Problem requirements:
Would you write out the whole listing below exactly as given?
━━━━━━━━━━━━━━━━━━━━
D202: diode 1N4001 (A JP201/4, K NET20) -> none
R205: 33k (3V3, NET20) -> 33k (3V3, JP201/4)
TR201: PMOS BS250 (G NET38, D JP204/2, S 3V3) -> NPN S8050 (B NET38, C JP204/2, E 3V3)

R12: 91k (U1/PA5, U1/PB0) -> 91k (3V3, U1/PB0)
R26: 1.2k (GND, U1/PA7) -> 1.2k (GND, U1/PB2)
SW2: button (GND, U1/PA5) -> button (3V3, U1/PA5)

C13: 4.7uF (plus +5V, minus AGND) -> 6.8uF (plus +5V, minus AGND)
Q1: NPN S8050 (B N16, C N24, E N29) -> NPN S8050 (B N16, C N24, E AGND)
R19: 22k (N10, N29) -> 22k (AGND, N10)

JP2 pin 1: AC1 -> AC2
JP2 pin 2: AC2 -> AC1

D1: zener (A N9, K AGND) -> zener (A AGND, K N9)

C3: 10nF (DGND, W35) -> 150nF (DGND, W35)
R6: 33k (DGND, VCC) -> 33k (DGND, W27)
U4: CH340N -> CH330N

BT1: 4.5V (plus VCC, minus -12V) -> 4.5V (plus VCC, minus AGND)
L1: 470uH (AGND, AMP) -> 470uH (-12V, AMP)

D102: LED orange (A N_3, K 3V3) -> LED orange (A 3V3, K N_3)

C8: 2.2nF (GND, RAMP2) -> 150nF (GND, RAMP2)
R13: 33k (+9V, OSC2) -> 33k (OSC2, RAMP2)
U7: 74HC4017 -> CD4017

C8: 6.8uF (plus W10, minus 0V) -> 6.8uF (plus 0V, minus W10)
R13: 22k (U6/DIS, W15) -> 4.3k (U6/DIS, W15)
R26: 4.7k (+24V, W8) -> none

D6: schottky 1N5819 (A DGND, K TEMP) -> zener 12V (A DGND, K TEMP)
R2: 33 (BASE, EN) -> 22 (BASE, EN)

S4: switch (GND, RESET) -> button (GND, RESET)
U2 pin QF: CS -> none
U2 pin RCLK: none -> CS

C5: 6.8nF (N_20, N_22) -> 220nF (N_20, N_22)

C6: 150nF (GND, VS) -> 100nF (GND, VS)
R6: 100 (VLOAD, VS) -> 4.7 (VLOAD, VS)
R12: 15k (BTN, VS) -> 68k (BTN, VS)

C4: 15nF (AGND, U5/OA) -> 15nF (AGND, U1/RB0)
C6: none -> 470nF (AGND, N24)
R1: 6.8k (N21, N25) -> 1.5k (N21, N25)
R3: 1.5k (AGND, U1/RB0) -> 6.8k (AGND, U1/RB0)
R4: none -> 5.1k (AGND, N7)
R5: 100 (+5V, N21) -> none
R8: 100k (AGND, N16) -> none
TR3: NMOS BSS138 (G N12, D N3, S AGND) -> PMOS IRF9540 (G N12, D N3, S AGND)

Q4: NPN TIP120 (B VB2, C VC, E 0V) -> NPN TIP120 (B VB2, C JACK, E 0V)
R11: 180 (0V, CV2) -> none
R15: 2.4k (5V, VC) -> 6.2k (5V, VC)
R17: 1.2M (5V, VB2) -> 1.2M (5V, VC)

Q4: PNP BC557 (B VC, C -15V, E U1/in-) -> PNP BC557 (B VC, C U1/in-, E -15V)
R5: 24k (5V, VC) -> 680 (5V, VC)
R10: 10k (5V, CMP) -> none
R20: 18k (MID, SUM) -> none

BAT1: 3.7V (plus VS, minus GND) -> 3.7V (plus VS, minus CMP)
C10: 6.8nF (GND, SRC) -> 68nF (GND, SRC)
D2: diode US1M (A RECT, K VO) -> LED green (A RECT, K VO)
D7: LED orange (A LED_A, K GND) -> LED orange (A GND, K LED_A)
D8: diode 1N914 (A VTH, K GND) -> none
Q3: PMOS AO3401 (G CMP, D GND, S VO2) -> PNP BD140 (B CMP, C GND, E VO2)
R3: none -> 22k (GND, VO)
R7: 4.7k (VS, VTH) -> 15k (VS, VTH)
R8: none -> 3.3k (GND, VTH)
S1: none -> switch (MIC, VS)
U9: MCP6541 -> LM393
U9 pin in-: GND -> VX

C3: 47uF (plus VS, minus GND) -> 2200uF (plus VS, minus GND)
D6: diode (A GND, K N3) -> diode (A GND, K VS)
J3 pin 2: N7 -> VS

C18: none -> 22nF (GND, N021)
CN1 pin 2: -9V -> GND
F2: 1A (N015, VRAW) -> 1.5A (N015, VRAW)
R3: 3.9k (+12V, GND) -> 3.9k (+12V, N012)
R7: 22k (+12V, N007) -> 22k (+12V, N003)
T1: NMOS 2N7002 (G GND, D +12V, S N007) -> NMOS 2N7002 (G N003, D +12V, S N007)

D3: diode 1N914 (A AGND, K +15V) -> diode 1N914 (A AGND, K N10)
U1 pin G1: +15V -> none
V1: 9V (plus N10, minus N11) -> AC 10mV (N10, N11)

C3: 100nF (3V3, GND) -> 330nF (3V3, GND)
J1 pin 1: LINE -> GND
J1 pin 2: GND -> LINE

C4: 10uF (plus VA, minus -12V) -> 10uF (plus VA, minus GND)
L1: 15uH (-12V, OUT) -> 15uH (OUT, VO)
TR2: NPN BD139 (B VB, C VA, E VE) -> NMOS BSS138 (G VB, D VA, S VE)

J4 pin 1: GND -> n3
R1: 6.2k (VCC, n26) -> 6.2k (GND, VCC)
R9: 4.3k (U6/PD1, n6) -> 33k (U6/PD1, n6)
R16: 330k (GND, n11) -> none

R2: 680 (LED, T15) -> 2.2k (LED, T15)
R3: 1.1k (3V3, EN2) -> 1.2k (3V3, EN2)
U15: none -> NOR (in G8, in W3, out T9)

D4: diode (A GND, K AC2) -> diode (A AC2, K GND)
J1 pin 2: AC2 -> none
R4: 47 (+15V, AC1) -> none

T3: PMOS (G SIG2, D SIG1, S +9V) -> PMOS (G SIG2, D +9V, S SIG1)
━━━━━━━━━━━━━━━━━━━━
The completed task:
D202: diode 1N4001 (A JP201/4, K NET20) -> none
R205: 33k (3V3, NET20) -> 33k (3V3, JP201/4)
TR201: PMOS BS250 (G NET38, D JP204/2, S 3V3) -> NPN S8050 (B NET38, C JP204/2, E 3V3)

R12: 91k (U1/PA5, U1/PB0) -> 91k (3V3, U1/PB0)
R26: 1.2k (GND, U1/PA7) -> 1.2k (GND, U1/PB2)
SW2: button (GND, U1/PA5) -> button (3V3, U1/PA5)

C13: 4.7uF (plus +5V, minus AGND) -> 6.8uF (plus +5V, minus AGND)
Q1: NPN S8050 (B N16, C N24, E N29) -> NPN S8050 (B N16, C N24, E AGND)
R19: 22k (N10, N29) -> 22k (AGND, N10)

JP2 pin 1: AC1 -> AC2
JP2 pin 2: AC2 -> AC1

D1: zener (A N9, K AGND) -> zener (A AGND, K N9)

C3: 10nF (DGND, W35) -> 150nF (DGND, W35)
R6: 33k (DGND, VCC) -> 33k (DGND, W27)
U4: CH340N -> CH330N

BT1: 4.5V (plus VCC, minus -12V) -> 4.5V (plus VCC, minus AGND)
L1: 470uH (AGND, AMP) -> 470uH (-12V, AMP)

D102: LED orange (A N_3, K 3V3) -> LED orange (A 3V3, K N_3)

C8: 2.2nF (GND, RAMP2) -> 150nF (GND, RAMP2)
R13: 33k (+9V, OSC2) -> 33k (OSC2, RAMP2)
U7: 74HC4017 -> CD4017

C8: 6.8uF (plus W10, minus 0V) -> 6.8uF (plus 0V, minus W10)
R13: 22k (U6/DIS, W15) -> 4.3k (U6/DIS, W15)
R26: 4.7k (+24V, W8) -> none

D6: schottky 1N5819 (A DGND, K TEMP) -> zener 12V (A DGND, K TEMP)
R2: 33 (BASE, EN) -> 22 (BASE, EN)

S4: switch (GND, RESET) -> button (GND, RESET)
U2 pin QF: CS -> none
U2 pin RCLK: none -> CS

C5: 6.8nF (N_20, N_22) -> 220nF (N_20, N_22)

C6: 150nF (GND, VS) -> 100nF (GND, VS)
R6: 100 (VLOAD, VS) -> 4.7 (VLOAD, VS)
R12: 15k (BTN, VS) -> 68k (BTN, VS)

C4: 15nF (AGND, U5/OA) -> 15nF (AGND, U1/RB0)
C6: none -> 470nF (AGND, N24)
R1: 6.8k (N21, N25) -> 1.5k (N21, N25)
R3: 1.5k (AGND, U1/RB0) -> 6.8k (AGND, U1/RB0)
R4: none -> 5.1k (AGND, N7)
R5: 100 (+5V, N21) -> none
R8: 100k (AGND, N16) -> none
TR3: NMOS BSS138 (G N12, D N3, S AGND) -> PMOS IRF9540 (G N12, D N3, S AGND)

Q4: NPN TIP120 (B VB2, C VC, E 0V) -> NPN TIP120 (B VB2, C JACK, E 0V)
R11: 180 (0V, CV2) -> none
R15: 2.4k (5V, VC) -> 6.2k (5V, VC)
R17: 1.2M (5V, VB2) -> 1.2M (5V, VC)

Q4: PNP BC557 (B VC, C -15V, E U1/in-) -> PNP BC557 (B VC, C U1/in-, E -15V)
R5: 24k (5V, VC) -> 680 (5V, VC)
R10: 10k (5V, CMP) -> none
R20: 18k (MID, SUM) -> none

BAT1: 3.7V (plus VS, minus GND) -> 3.7V (plus VS, minus CMP)
C10: 6.8nF (GND, SRC) -> 68nF (GND, SRC)
D2: diode US1M (A RECT, K VO) -> LED green (A RECT, K VO)
D7: LED orange (A LED_A, K GND) -> LED orange (A GND, K LED_A)
D8: diode 1N914 (A VTH, K GND) -> none
Q3: PMOS AO3401 (G CMP, D GND, S VO2) -> PNP BD140 (B CMP, C GND, E VO2)
R3: none -> 22k (GND, VO)
R7: 4.7k (VS, VTH) -> 15k (VS, VTH)
R8: none -> 3.3k (GND, VTH)
S1: none -> switch (MIC, VS)
U9: MCP6541 -> LM393
U9 pin in-: GND -> VX

C3: 47uF (plus VS, minus GND) -> 2200uF (plus VS, minus GND)
D6: diode (A GND, K N3) -> diode (A GND, K VS)
J3 pin 2: N7 -> VS

C18: none -> 22nF (GND, N021)
CN1 pin 2: -9V -> GND
F2: 1A (N015, VRAW) -> 1.5A (N015, VRAW)
R3: 3.9k (+12V, GND) -> 3.9k (+12V, N012)
R7: 22k (+12V, N007) -> 22k (+12V, N003)
T1: NMOS 2N7002 (G GND, D +12V, S N007) -> NMOS 2N7002 (G N003, D +12V, S N007)

D3: diode 1N914 (A AGND, K +15V) -> diode 1N914 (A AGND, K N10)
U1 pin G1: +15V -> none
V1: 9V (plus N10, minus N11) -> AC 10mV (N10, N11)

C3: 100nF (3V3, GND) -> 330nF (3V3, GND)
J1 pin 1: LINE -> GND
J1 pin 2: GND -> LINE

C4: 10uF (plus VA, minus -12V) -> 10uF (plus VA, minus GND)
L1: 15uH (-12V, OUT) -> 15uH (OUT, VO)
TR2: NPN BD139 (B VB, C VA, E VE) -> NMOS BSS138 (G VB, D VA, S VE)

J4 pin 1: GND -> n3
R1: 6.2k (VCC, n26) -> 6.2k (GND, VCC)
R9: 4.3k (U6/PD1, n6) -> 33k (U6/PD1, n6)
R16: 330k (GND, n11) -> none

R2: 680 (LED, T15) -> 2.2k (LED, T15)
R3: 1.1k (3V3, EN2) -> 1.2k (3V3, EN2)
U15: none -> NOR (in G8, in W3, out T9)

D4: diode (A GND, K AC2) -> diode (A AC2, K GND)
J1 pin 2: AC2 -> none
R4: 47 (+15V, AC1) -> none

T3: PMOS (G SIG2, D SIG1, S +9V) -> PMOS (G SIG2, D +9V, S SIG1)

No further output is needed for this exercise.